PROBLEM DETAILS:
A word-for-word copy of the records below is needed, without the images.
*** DATA ***
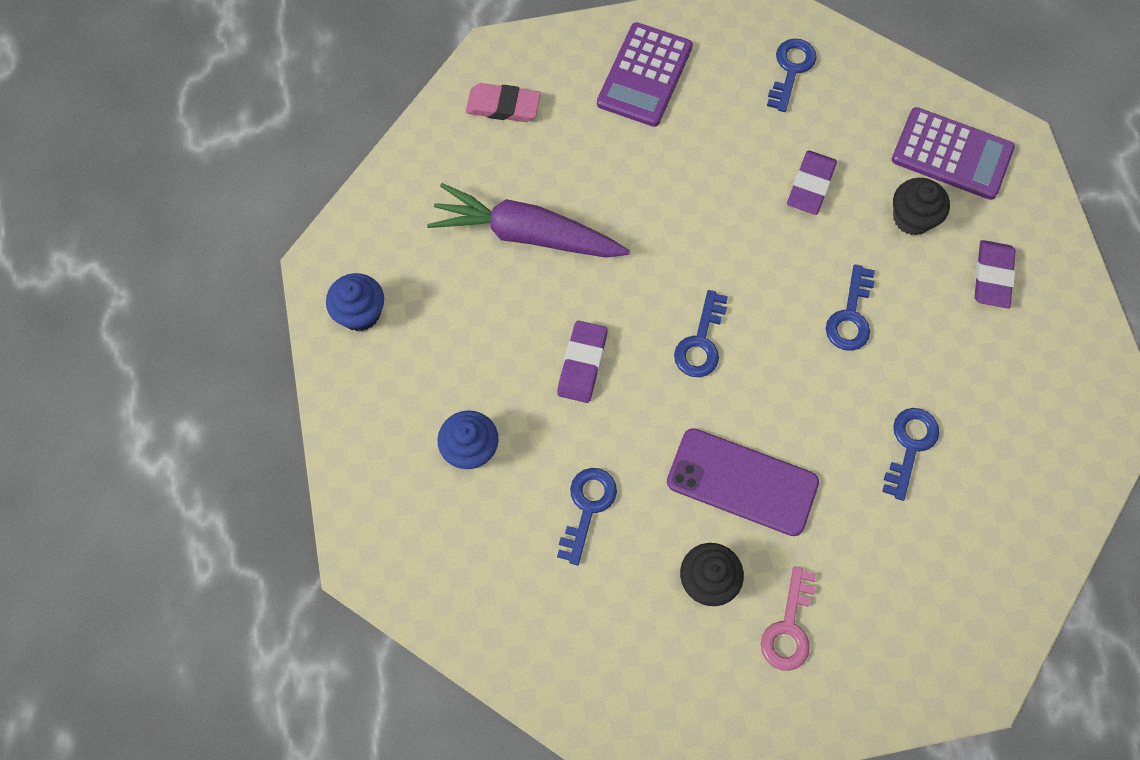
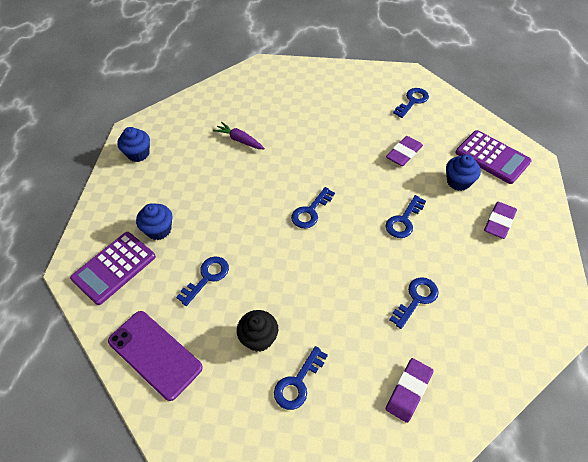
camera: 20 degrees right, 15 degrees down
(503, 106) = (255, 85): pink eraser -> none
(526, 234) = (239, 140): purple carrot -> purple carrot, size x0.53
(582, 364) = (240, 205): purple eraser -> purple eraser (408, 391)
(644, 75) = (333, 88): purple calculator -> purple calculator (114, 267)
(742, 482) = (303, 290): purple phone -> purple phone (155, 354)
(788, 627) = (298, 382): pink key -> blue key
(912, 218) = (458, 182): black cupcake -> blue cupcake

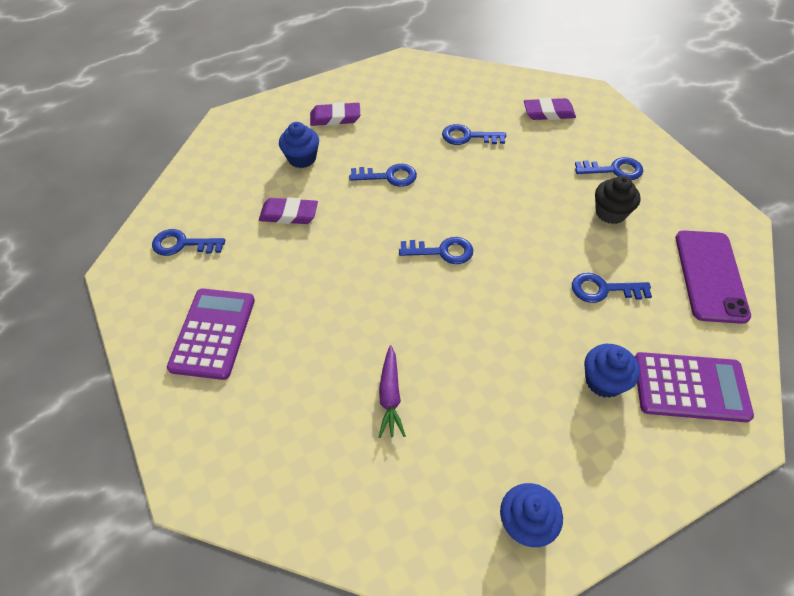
camera: 125 degrees left, 0 degrees up
(492, 157) = (245, 147): purple calculator -> purple calculator (213, 333)

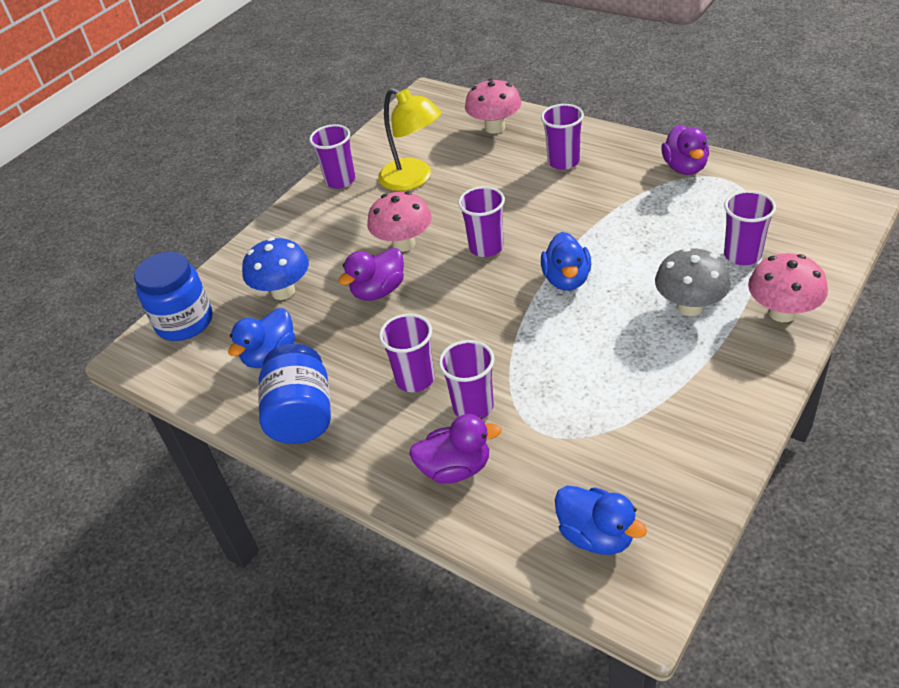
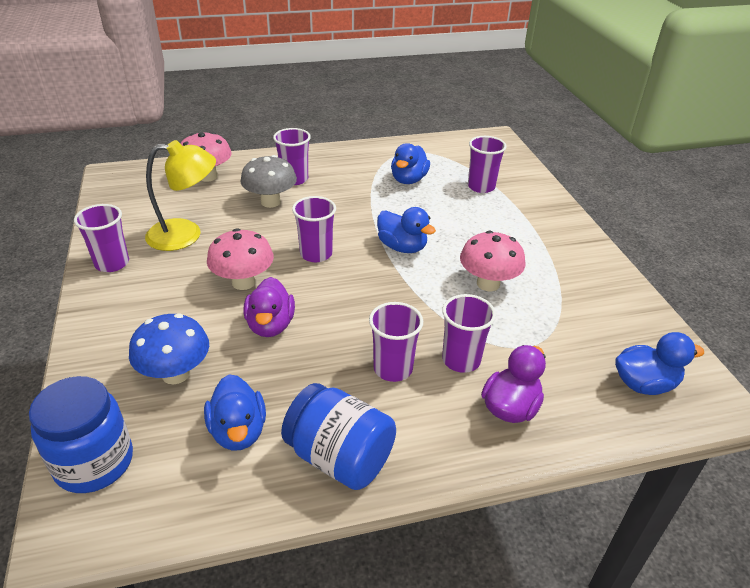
camera: 55 degrees left, 5 degrees down
(673, 211) = (408, 180): none -> blue duck
(685, 167) = (380, 154): purple duck -> none
(690, 306) = (495, 226): grey mushroom -> grey mushroom (270, 202)
(782, 313) = (544, 206): pink mushroom -> pink mushroom (488, 284)

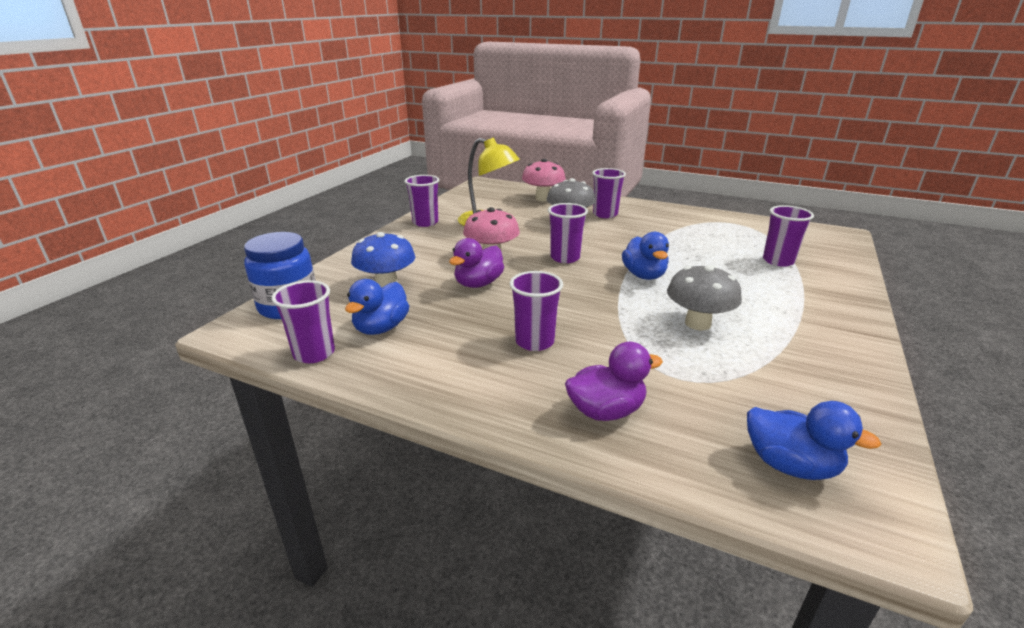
camera: 40 degrees right, 10 degrees down
(339, 457) = (423, 373): blue jar -> none
(408, 180) = (706, 238): blue duck -> none
(461, 360) = (601, 361): purple cup -> purple cup (314, 353)
(488, 284) = (697, 323): pink mushroom -> grey mushroom

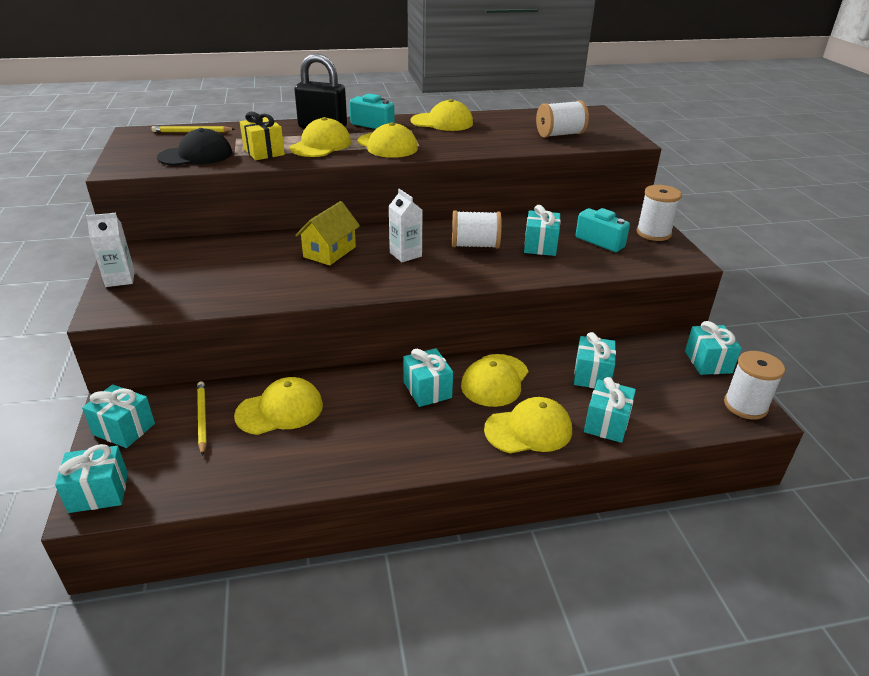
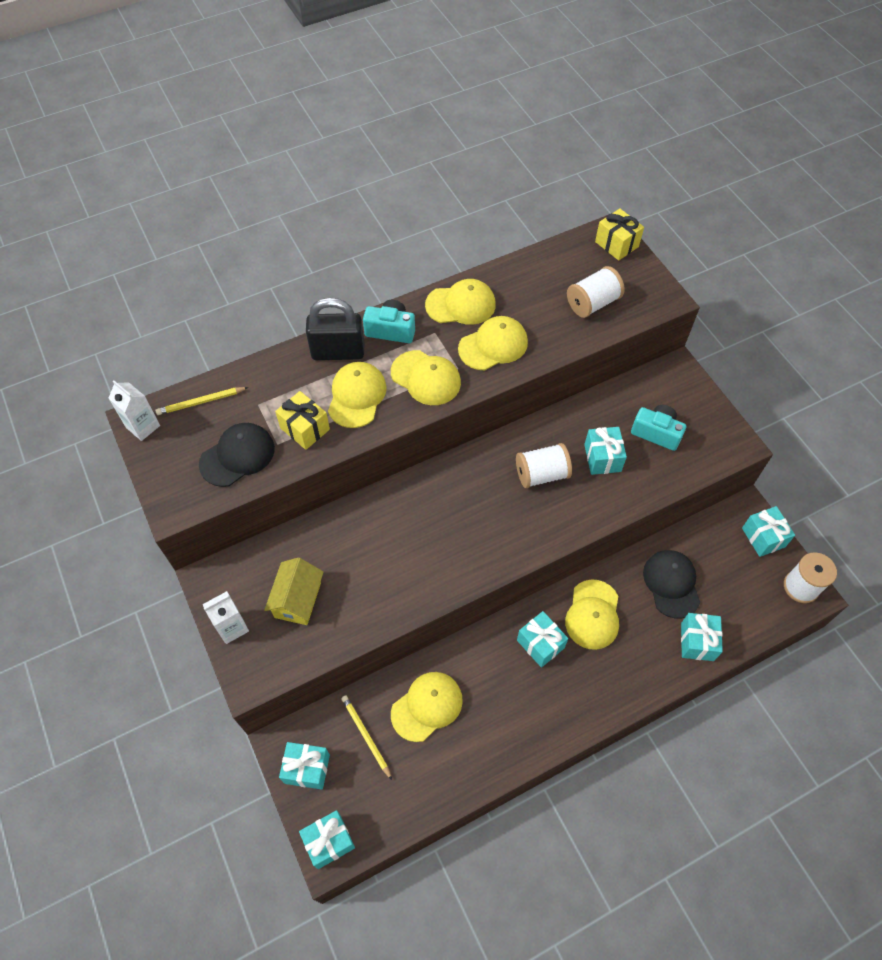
camera: 15 degrees left, 25 degrees up
(329, 252) = (409, 525): yellow house -> yellow house (298, 600)
(405, 254) = (482, 508): white carton -> white carton (143, 426)
(528, 430) = (638, 668): yellow cap -> yellow cap (493, 345)
(592, 375) = (671, 584): turquoise gift -> black cap
(595, 115) = (616, 244): none -> yellow gift
(653, 233) = (700, 405): white spool -> none

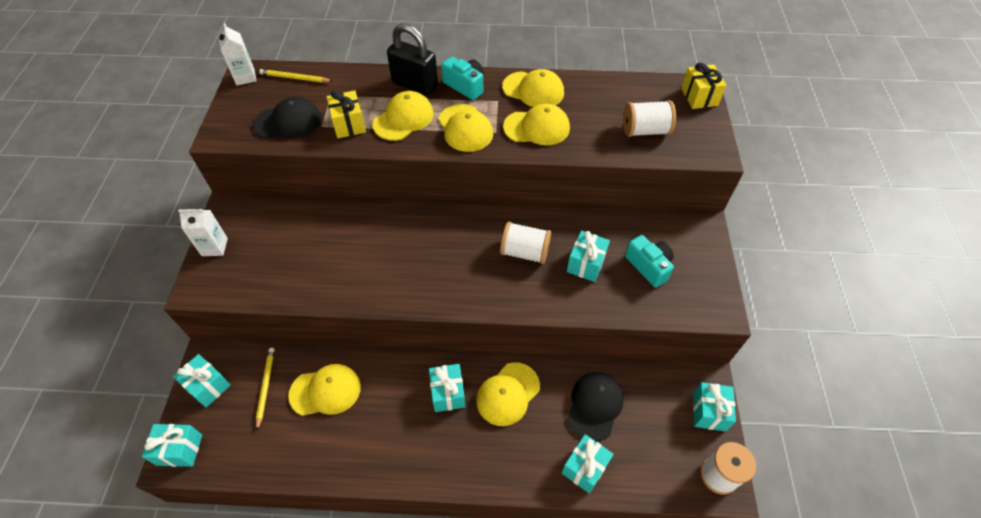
camera: 30 degrees right, 5 degrees down
(298, 600) = (272, 251): yellow house -> none

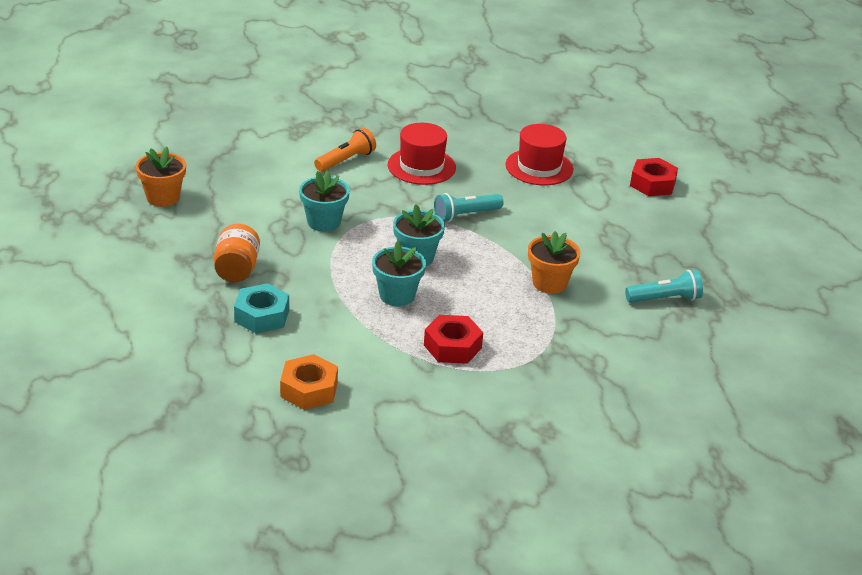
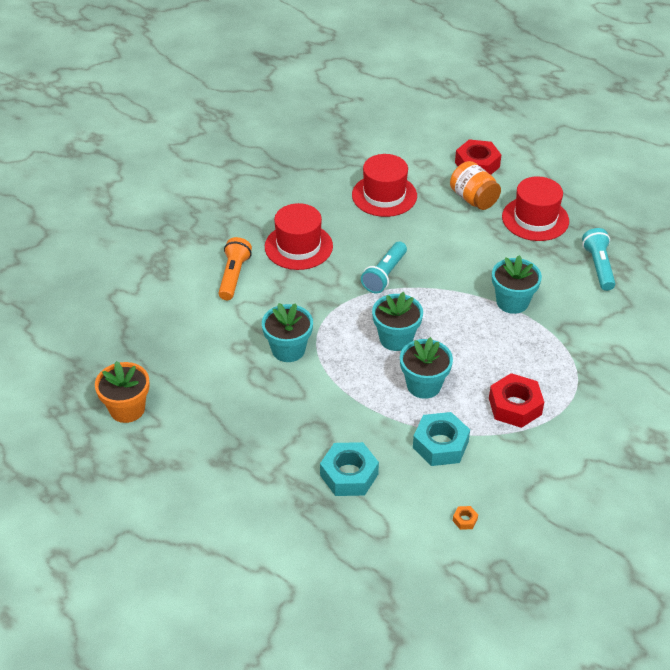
camera: 35 degrees left, 10 degrees up
(237, 269) = (276, 442): orange jar -> orange jar (473, 199)
(309, 389) = (464, 520): orange nut -> orange nut, size x0.42
(357, 336) = (440, 445): none -> turquoise nut
(549, 283) = (512, 302): orange flower pot -> turquoise flower pot
(653, 241) = (535, 219): none -> red hat
(665, 299) = (598, 266): turquoise flashlight -> turquoise flashlight turned 45 degrees counterclockwise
*** End of DATA ***
SOLVED PROBLEM:
camera: 20 degrees right, 15 degrees down
(503, 106) = (255, 85): pink eraser -> none
(526, 234) = (239, 140): purple carrot -> purple carrot, size x0.53
(582, 364) = (240, 205): purple eraser -> purple eraser (408, 391)
(644, 75) = (333, 88): purple calculator -> purple calculator (114, 267)
(742, 482) = (303, 290): purple phone -> purple phone (155, 354)
(788, 627) = (298, 382): pink key -> blue key
(912, 218) = (458, 182): black cupcake -> blue cupcake

camera: 125 degrees left, 0 degrees up
(492, 157) = (245, 147): purple calculator -> purple calculator (213, 333)

camera: 55 degrees left, 5 degrees down
(673, 211) = (408, 180): none -> blue duck
(685, 167) = (380, 154): purple duck -> none
(690, 306) = (495, 226): grey mushroom -> grey mushroom (270, 202)
(782, 313) = (544, 206): pink mushroom -> pink mushroom (488, 284)

camera: 40 degrees right, 10 degrees down
(339, 457) = (423, 373): blue jar -> none
(408, 180) = (706, 238): blue duck -> none
(461, 360) = (601, 361): purple cup -> purple cup (314, 353)
(488, 284) = (697, 323): pink mushroom -> grey mushroom

camera: 15 degrees left, 25 degrees up
(329, 252) = (409, 525): yellow house -> yellow house (298, 600)
(405, 254) = (482, 508): white carton -> white carton (143, 426)
(528, 430) = (638, 668): yellow cap -> yellow cap (493, 345)
(592, 375) = (671, 584): turquoise gift -> black cap
(595, 115) = (616, 244): none -> yellow gift
(653, 233) = (700, 405): white spool -> none

camera: 30 degrees right, 5 degrees down
(298, 600) = (272, 251): yellow house -> none

camera: 35 degrees left, 10 degrees up
(237, 269) = (276, 442): orange jar -> orange jar (473, 199)
(309, 389) = (464, 520): orange nut -> orange nut, size x0.42
(357, 336) = (440, 445): none -> turquoise nut
(549, 283) = (512, 302): orange flower pot -> turquoise flower pot
(653, 241) = (535, 219): none -> red hat
(665, 299) = (598, 266): turquoise flashlight -> turquoise flashlight turned 45 degrees counterclockwise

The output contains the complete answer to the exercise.